- **Exercise prompt**
A faithful transcript of every entry is required; pictures do not belong in it.
[Opening Available records section]
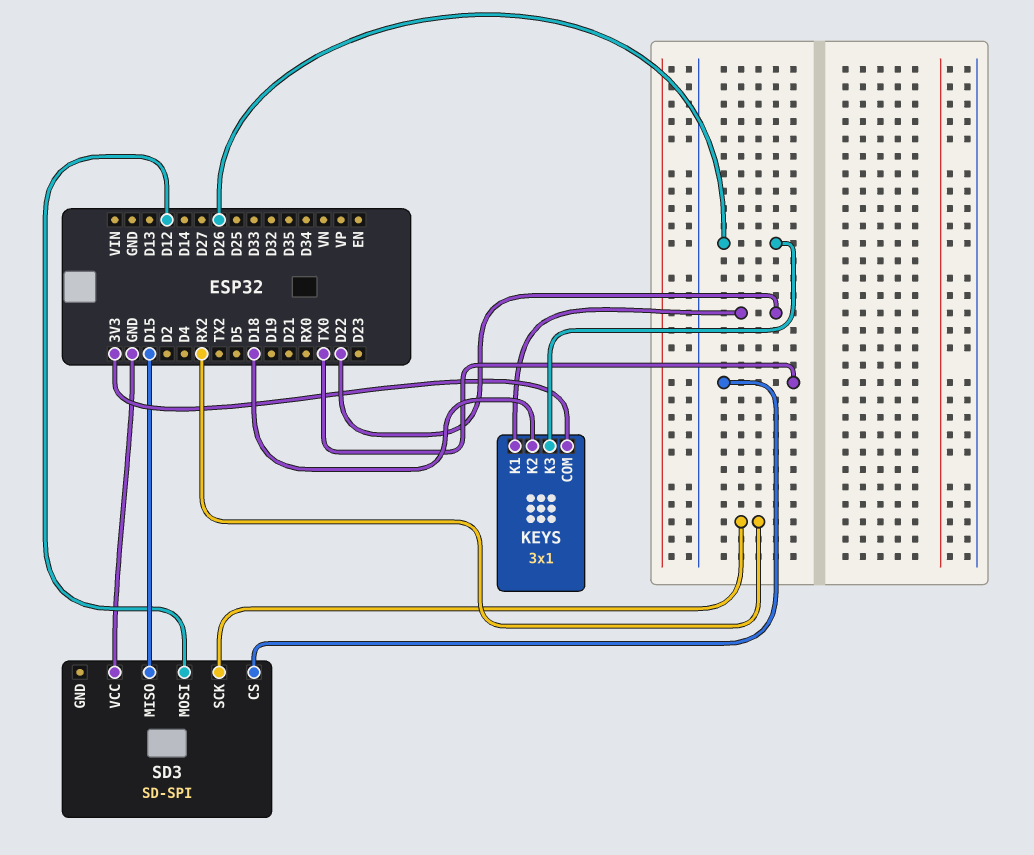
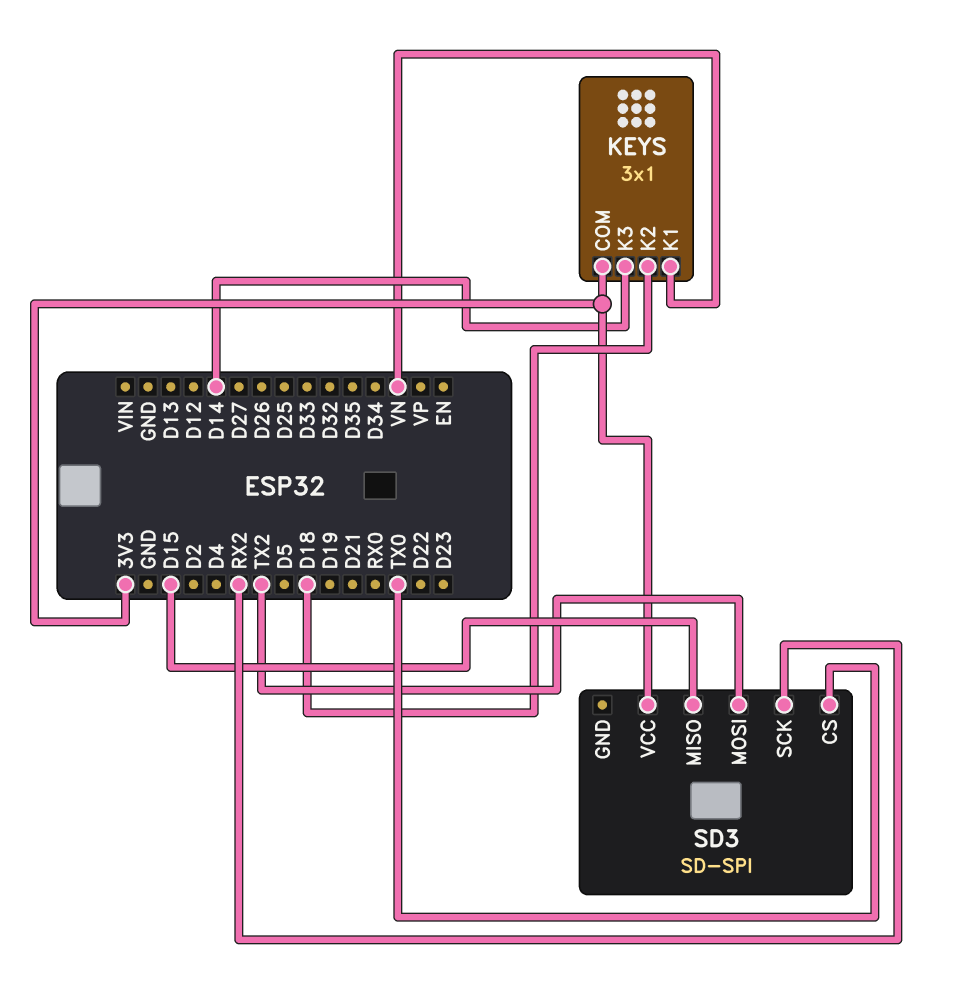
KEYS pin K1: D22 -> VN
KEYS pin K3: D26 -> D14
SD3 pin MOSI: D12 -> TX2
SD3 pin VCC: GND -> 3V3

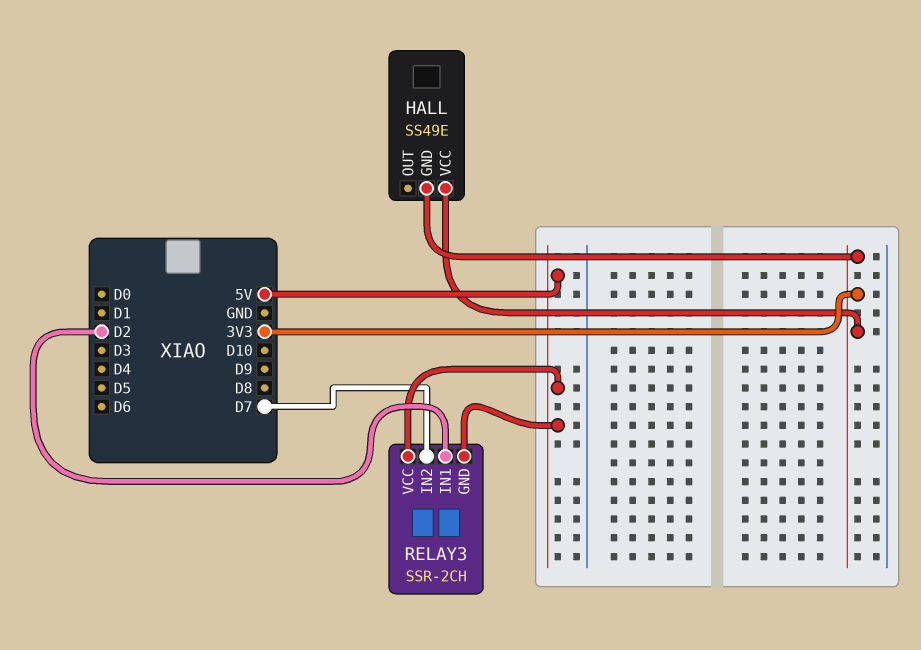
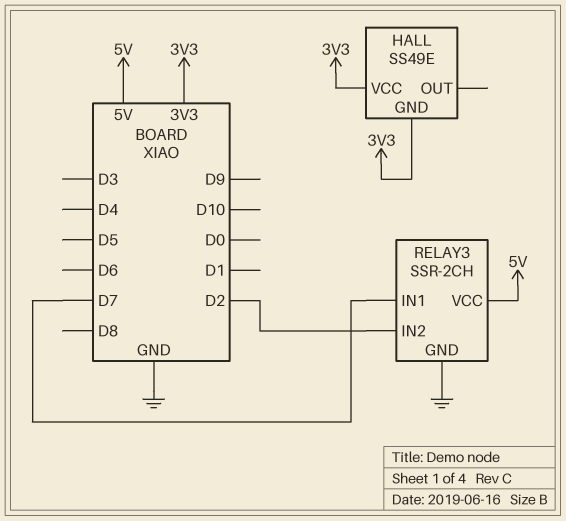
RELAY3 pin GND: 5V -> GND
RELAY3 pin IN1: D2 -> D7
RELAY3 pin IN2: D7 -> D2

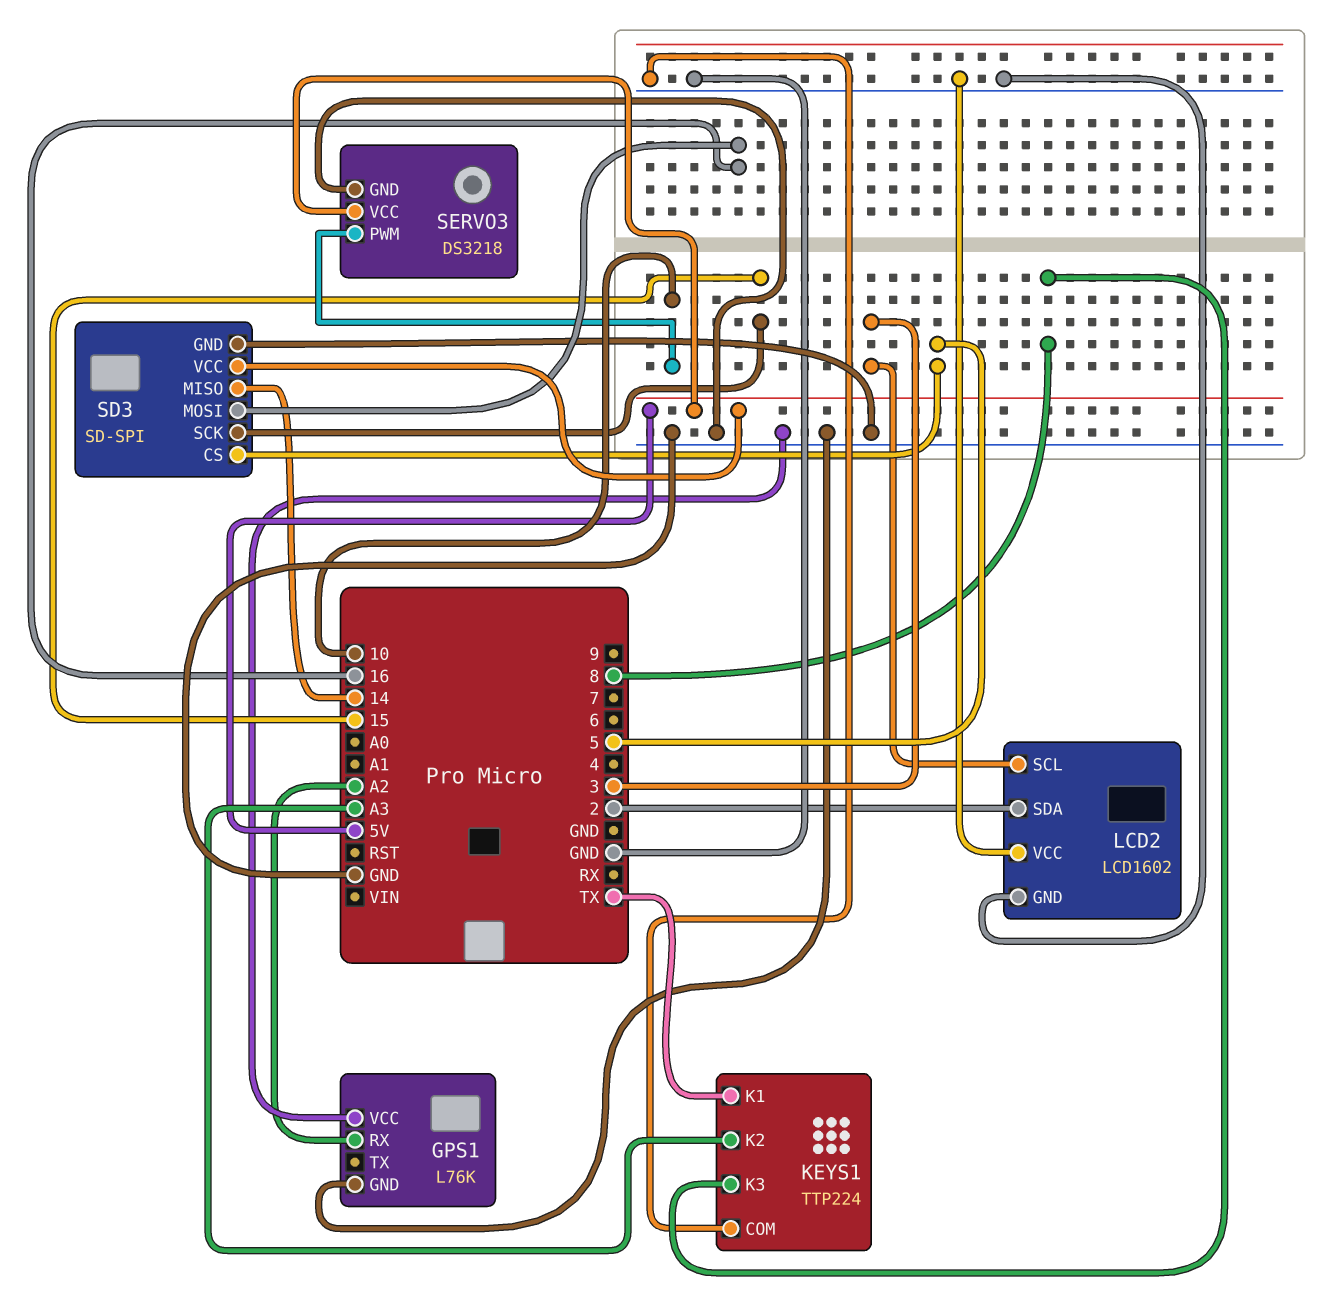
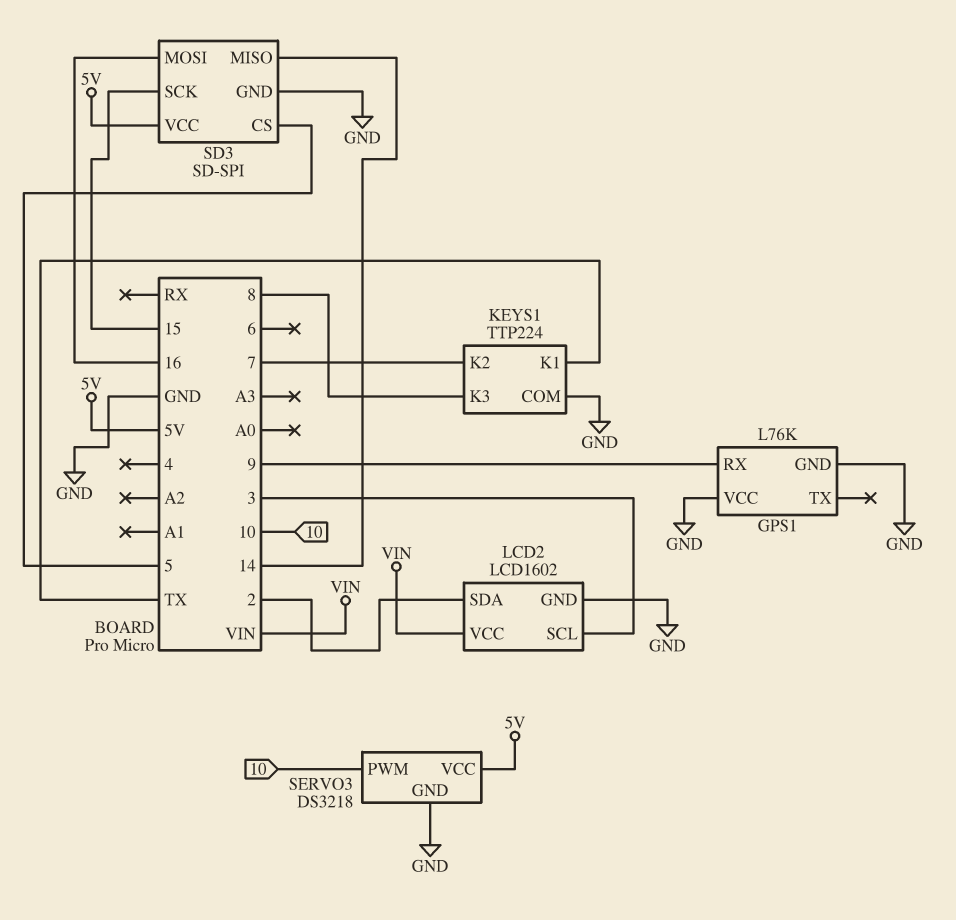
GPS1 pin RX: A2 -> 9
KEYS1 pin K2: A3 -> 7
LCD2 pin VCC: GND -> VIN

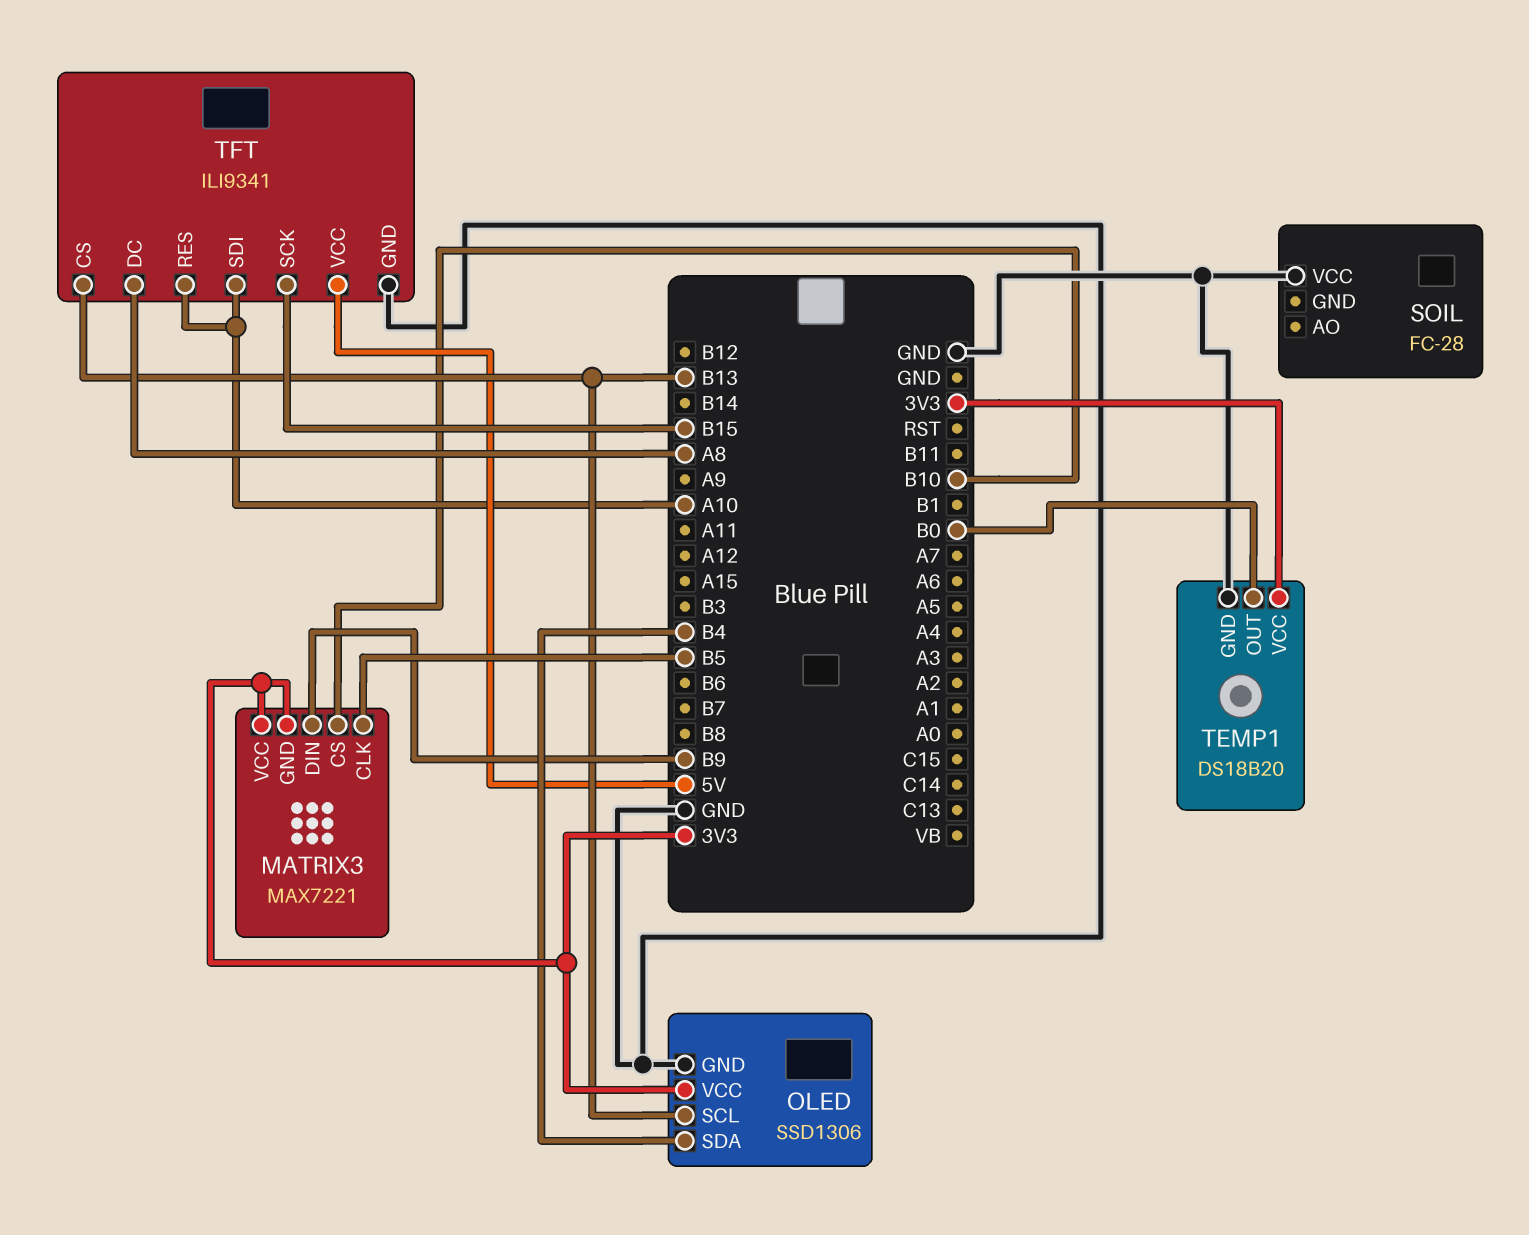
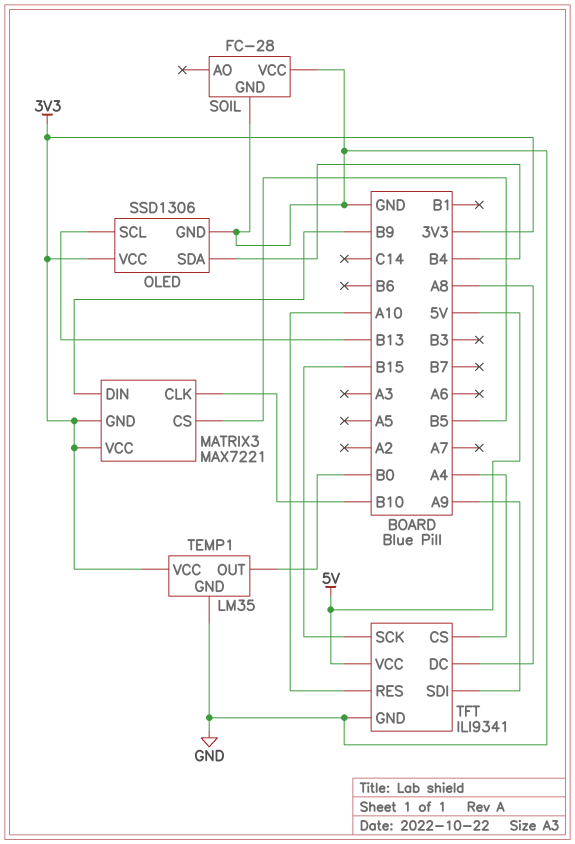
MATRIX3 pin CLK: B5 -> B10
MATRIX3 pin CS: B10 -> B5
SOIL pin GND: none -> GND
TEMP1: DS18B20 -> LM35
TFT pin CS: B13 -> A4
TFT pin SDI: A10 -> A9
[Closing Available records section]
- **Answer space**
KEYS pin K1: D22 -> VN
KEYS pin K3: D26 -> D14
SD3 pin MOSI: D12 -> TX2
SD3 pin VCC: GND -> 3V3

RELAY3 pin GND: 5V -> GND
RELAY3 pin IN1: D2 -> D7
RELAY3 pin IN2: D7 -> D2

GPS1 pin RX: A2 -> 9
KEYS1 pin K2: A3 -> 7
LCD2 pin VCC: GND -> VIN

MATRIX3 pin CLK: B5 -> B10
MATRIX3 pin CS: B10 -> B5
SOIL pin GND: none -> GND
TEMP1: DS18B20 -> LM35
TFT pin CS: B13 -> A4
TFT pin SDI: A10 -> A9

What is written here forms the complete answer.